> Description of the task:
Nothing in the records should be changed in the copy, though the pictures must be left out.
__________
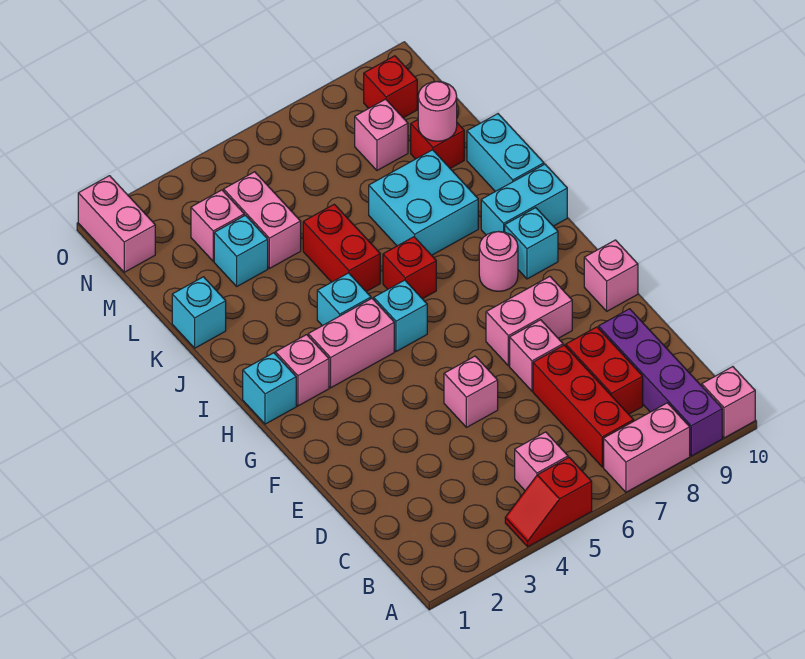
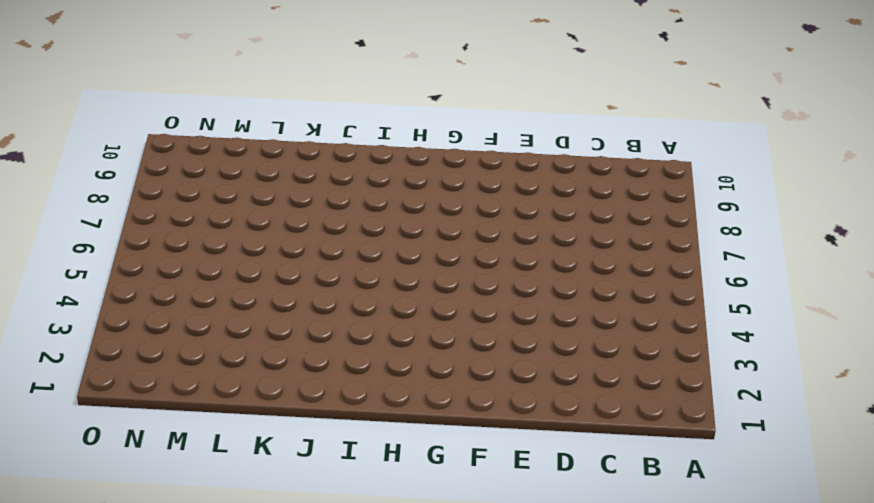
none -> red slope A4:A5 level 1 top 5
none -> pink brick A7:A8 level 1
none -> purple brick A9:D9 level 1
none -> pink brick A10 level 1

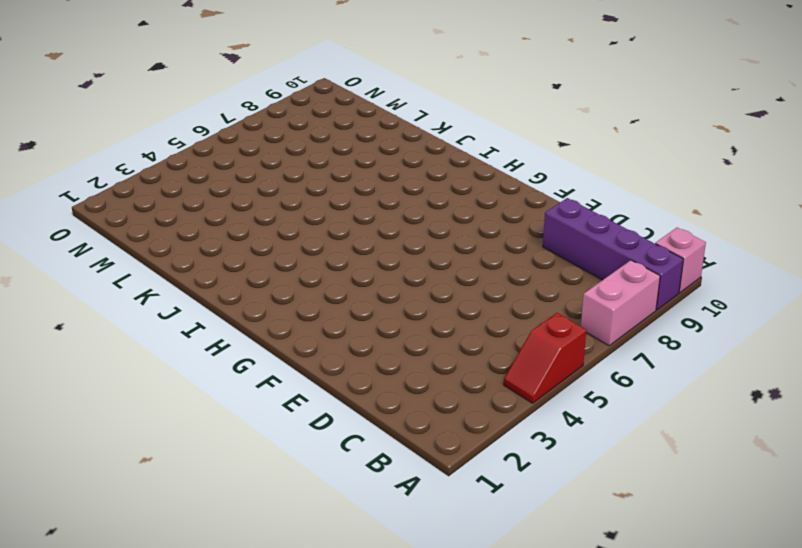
none -> pink brick B5 level 1
none -> red brick B7:D7 level 1
none -> red brick C8:D8 level 1
none -> pink brick E5 level 1

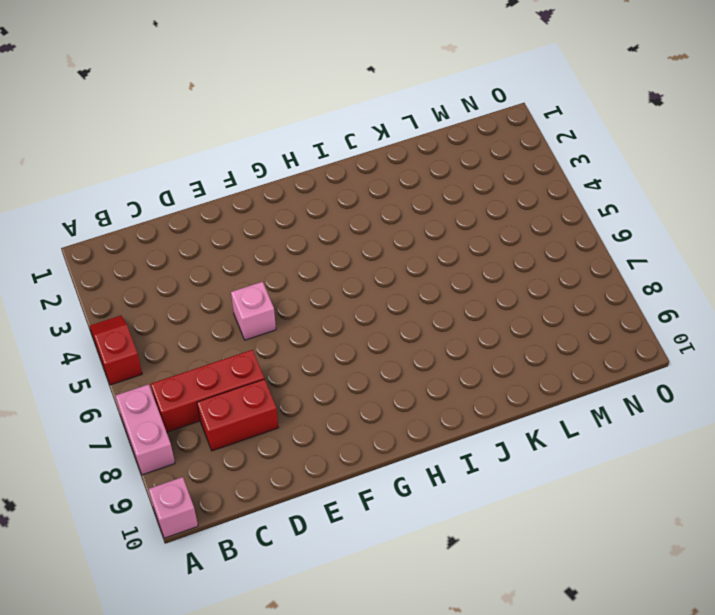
none -> purple brick A9:D9 level 1
none -> pink brick B5 level 1
none -> pink brick E7 level 1
none -> pink brick F7:F8 level 1

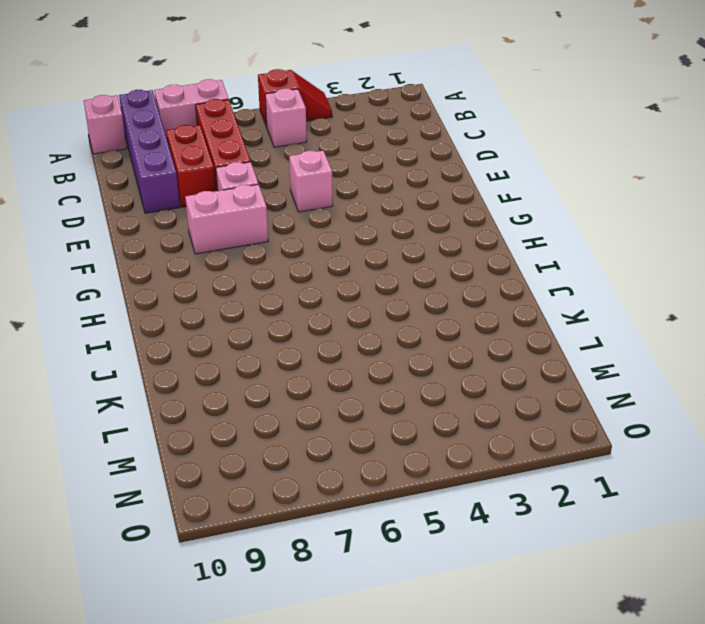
none -> pink brick F10 level 1
none -> cyan brick H1 level 1
none -> pink brick H2 level 1
none -> pink brick H3:H4 level 1

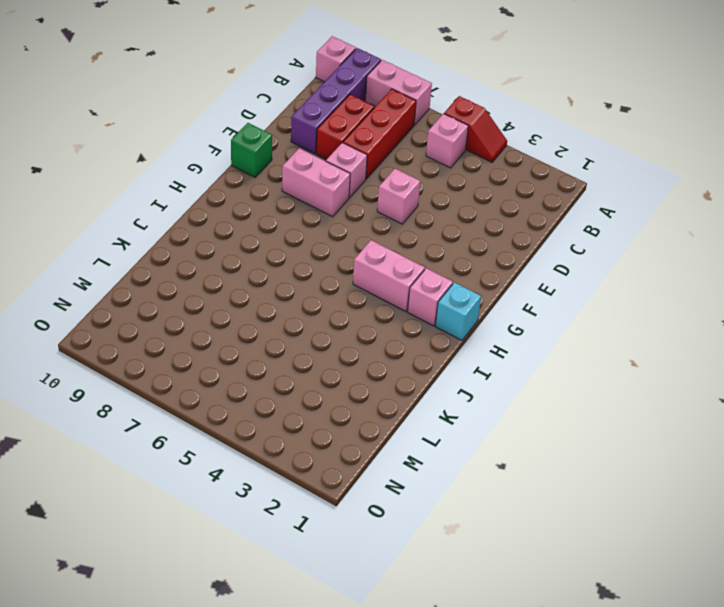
green brick F10 level 1 -> pink brick F10 level 1
none -> cyan brick H5 level 1
none -> pink round brick H8 level 1
none -> cyan brick H9 level 1
none -> cyan brick I4 level 1

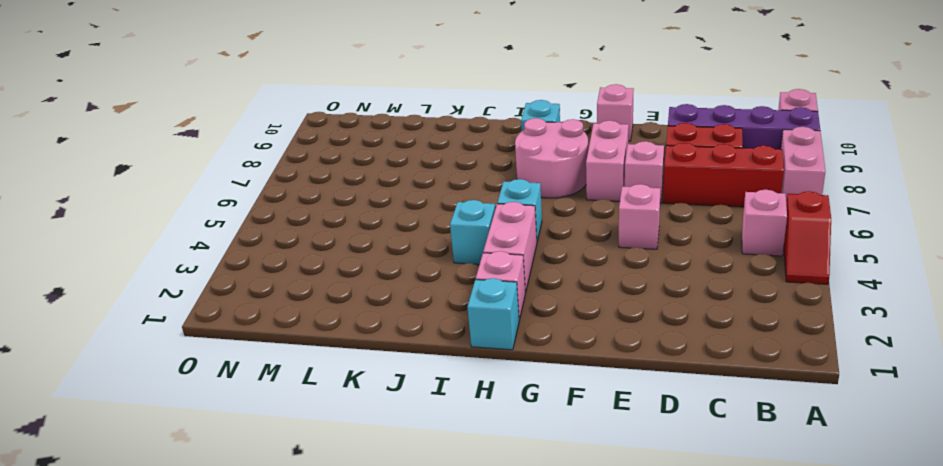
pink round brick G7:H8 level 1 -> pink round brick H8 level 1
none -> red brick I6 level 1
none -> cyan brick I9:I10 level 1
none -> red brick J5:K5 level 1
none -> cyan brick J7:K8 level 1

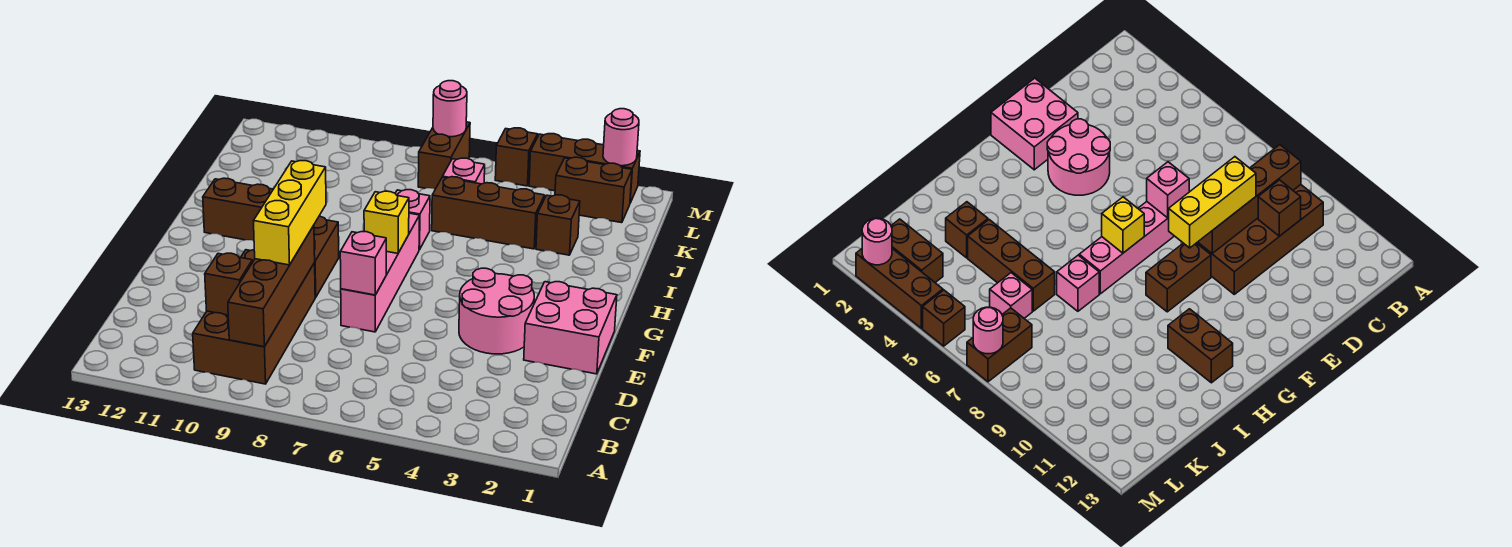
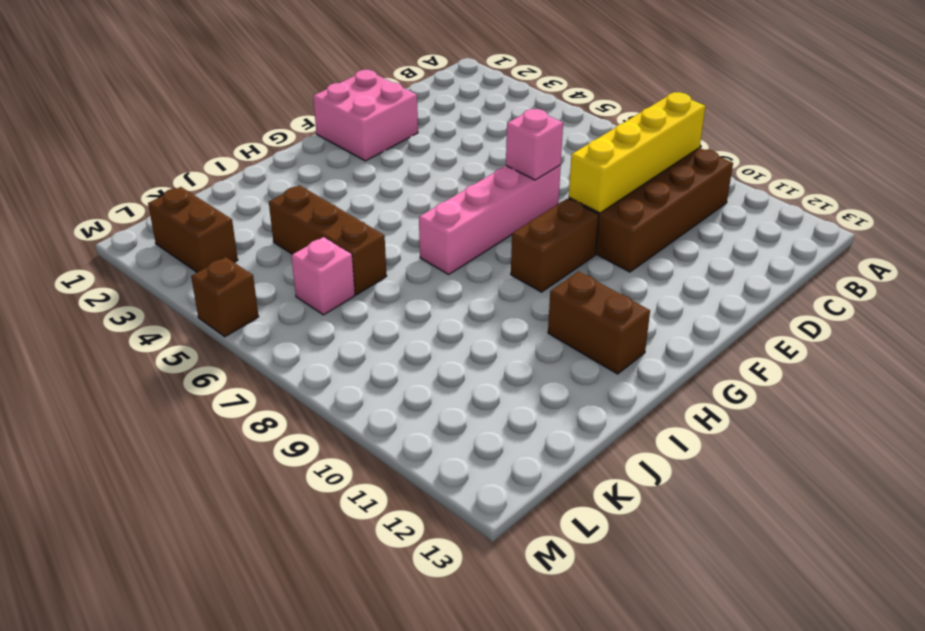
yellow brick B9:E9 level 2 -> brown brick B9:E9 level 2
none -> pink round brick E3:F4 level 1
none -> pink brick I7 level 1
none -> brown brick J3 level 1

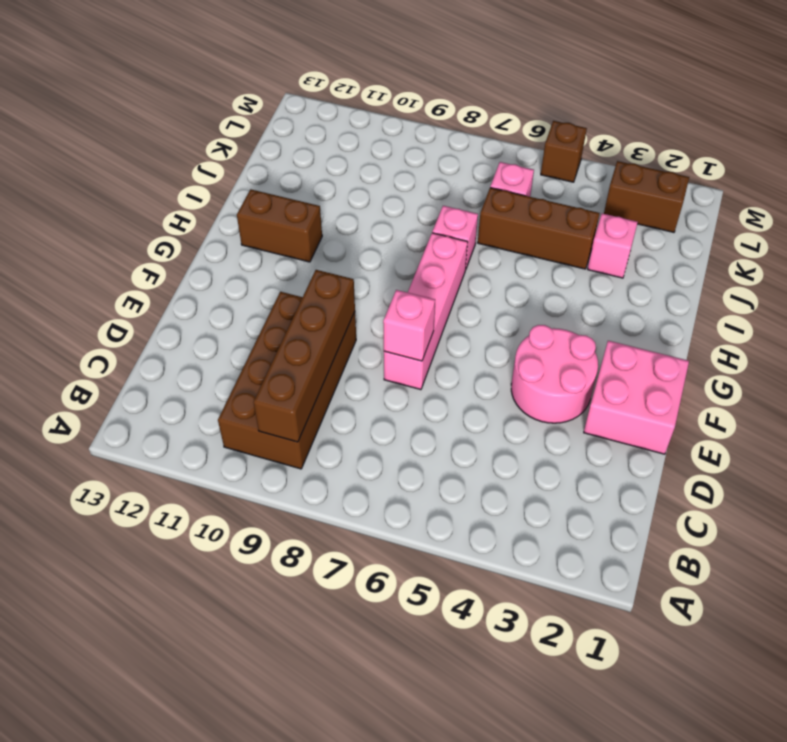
pink brick J3 level 1 -> brown brick J3 level 1
none -> brown brick F9:G9 level 1
none -> brown brick L7:M7 level 1
none -> brown brick M2:M4 level 1

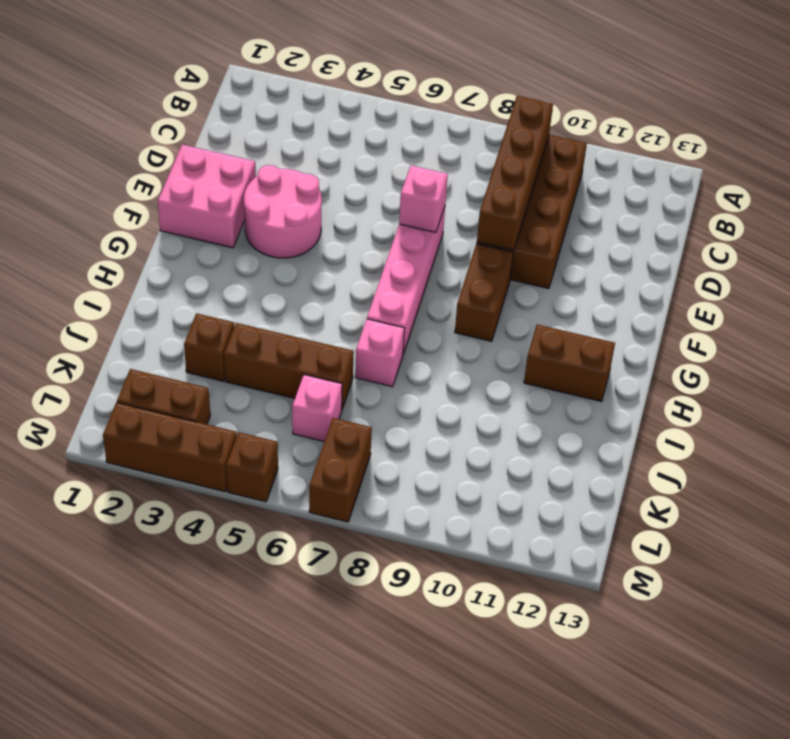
none -> brown brick C10 level 2
none -> yellow brick G7 level 2
none -> pink round brick M2 level 2

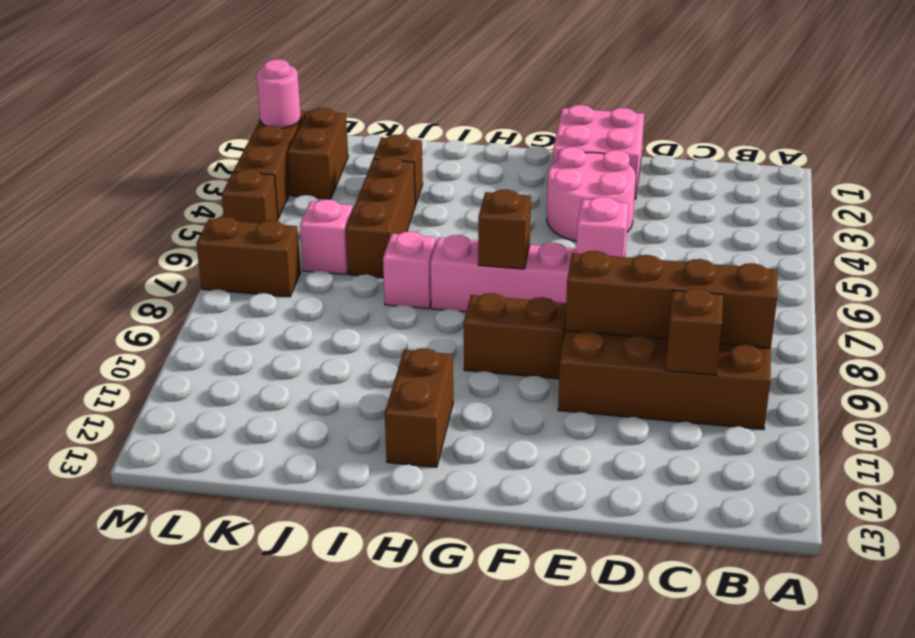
brown brick G7 level 2 -> yellow brick G7 level 2
none -> pink round brick M7 level 2
none -> yellow brick D9:F9 level 3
__________
> Solution:
none -> red slope A4:A5 level 1 top 5
none -> pink brick A7:A8 level 1
none -> purple brick A9:D9 level 1
none -> pink brick A10 level 1

none -> pink brick B5 level 1
none -> red brick B7:D7 level 1
none -> red brick C8:D8 level 1
none -> pink brick E5 level 1

none -> purple brick A9:D9 level 1
none -> pink brick B5 level 1
none -> pink brick E7 level 1
none -> pink brick F7:F8 level 1

none -> pink brick F10 level 1
none -> cyan brick H1 level 1
none -> pink brick H2 level 1
none -> pink brick H3:H4 level 1

green brick F10 level 1 -> pink brick F10 level 1
none -> cyan brick H5 level 1
none -> pink round brick H8 level 1
none -> cyan brick H9 level 1
none -> cyan brick I4 level 1

pink round brick G7:H8 level 1 -> pink round brick H8 level 1
none -> red brick I6 level 1
none -> cyan brick I9:I10 level 1
none -> red brick J5:K5 level 1
none -> cyan brick J7:K8 level 1

yellow brick B9:E9 level 2 -> brown brick B9:E9 level 2
none -> pink round brick E3:F4 level 1
none -> pink brick I7 level 1
none -> brown brick J3 level 1

pink brick J3 level 1 -> brown brick J3 level 1
none -> brown brick F9:G9 level 1
none -> brown brick L7:M7 level 1
none -> brown brick M2:M4 level 1

none -> brown brick C10 level 2
none -> yellow brick G7 level 2
none -> pink round brick M2 level 2

brown brick G7 level 2 -> yellow brick G7 level 2
none -> pink round brick M7 level 2
none -> yellow brick D9:F9 level 3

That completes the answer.